─── Exercise data

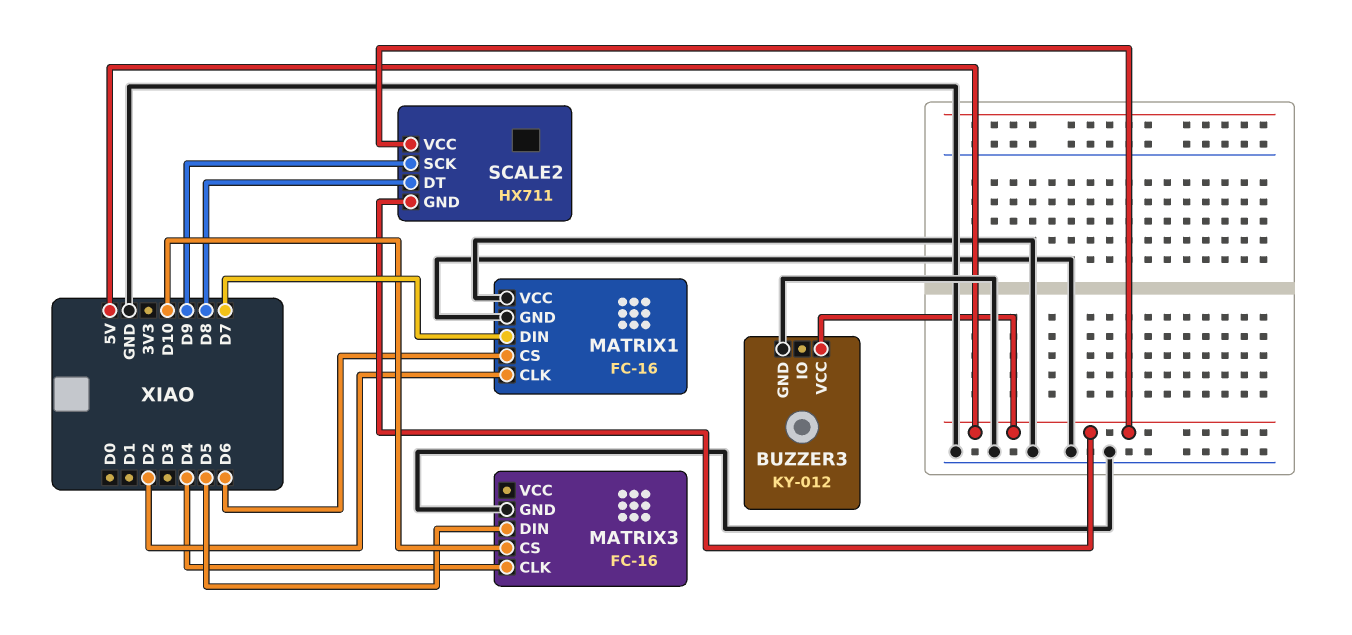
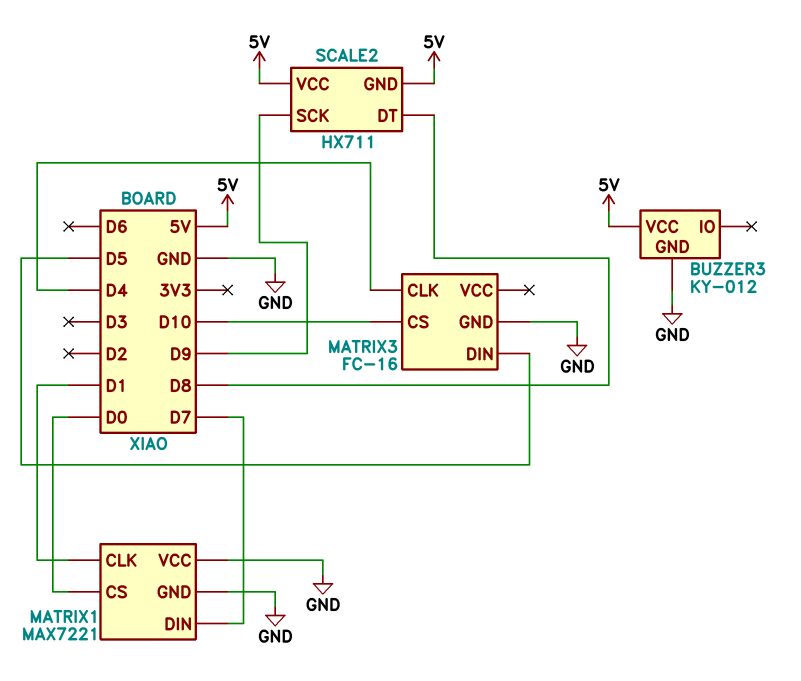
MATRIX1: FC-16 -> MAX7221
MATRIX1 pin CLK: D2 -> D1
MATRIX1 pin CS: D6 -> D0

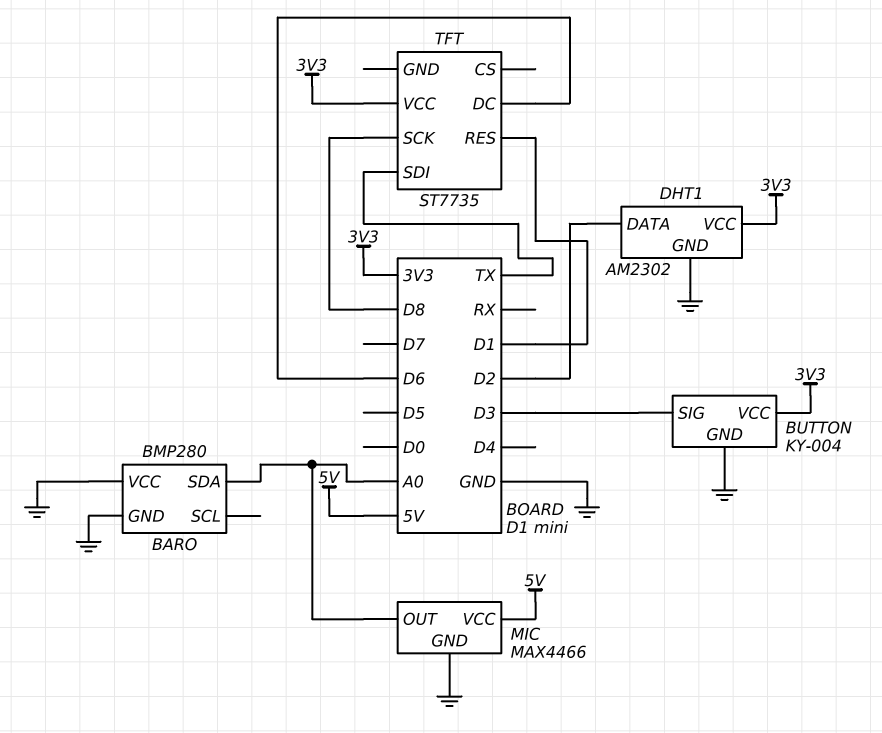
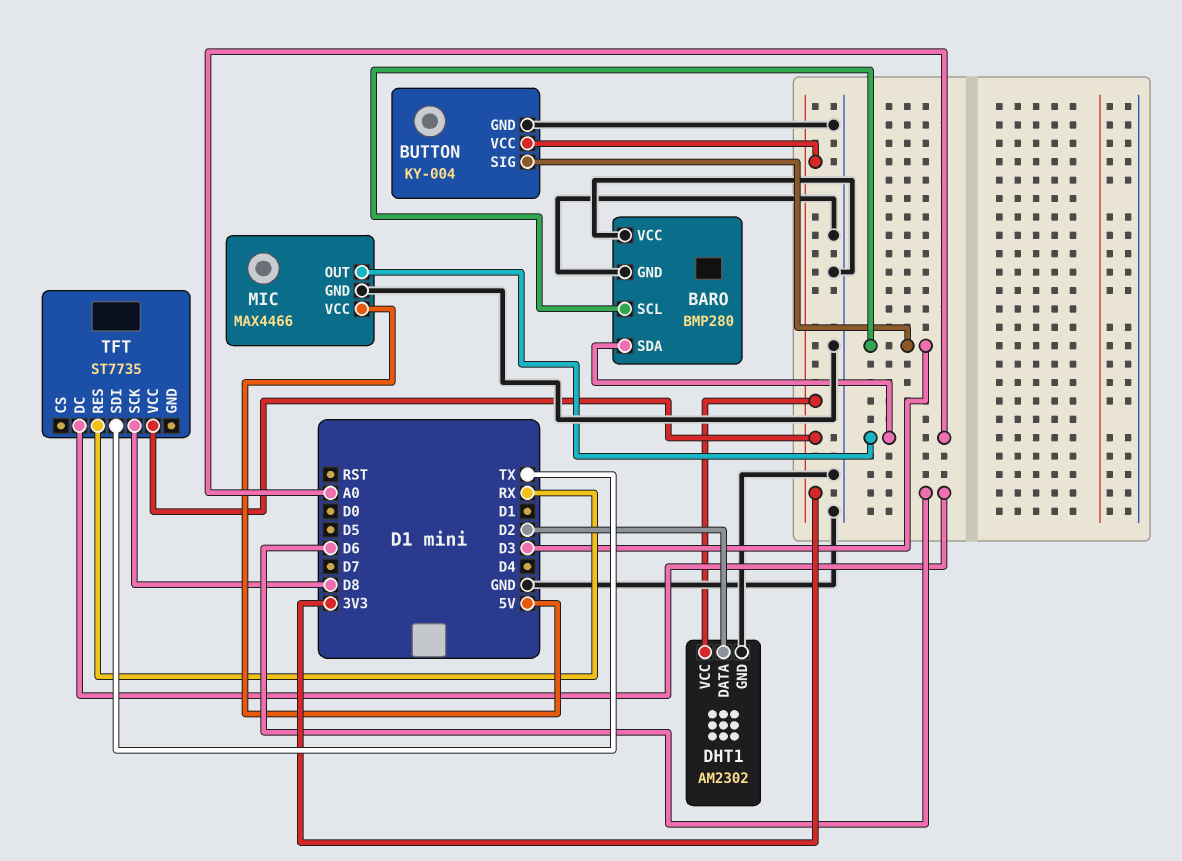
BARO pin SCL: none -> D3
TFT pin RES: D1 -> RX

──────

#### Task details:
The result should hold only the lines from the line with "MATRIX1 pin CS: D6 -> D0" through the final line of the records above, copied exactly, with pictures left out.

#### Result for this task:
MATRIX1 pin CS: D6 -> D0

BARO pin SCL: none -> D3
TFT pin RES: D1 -> RX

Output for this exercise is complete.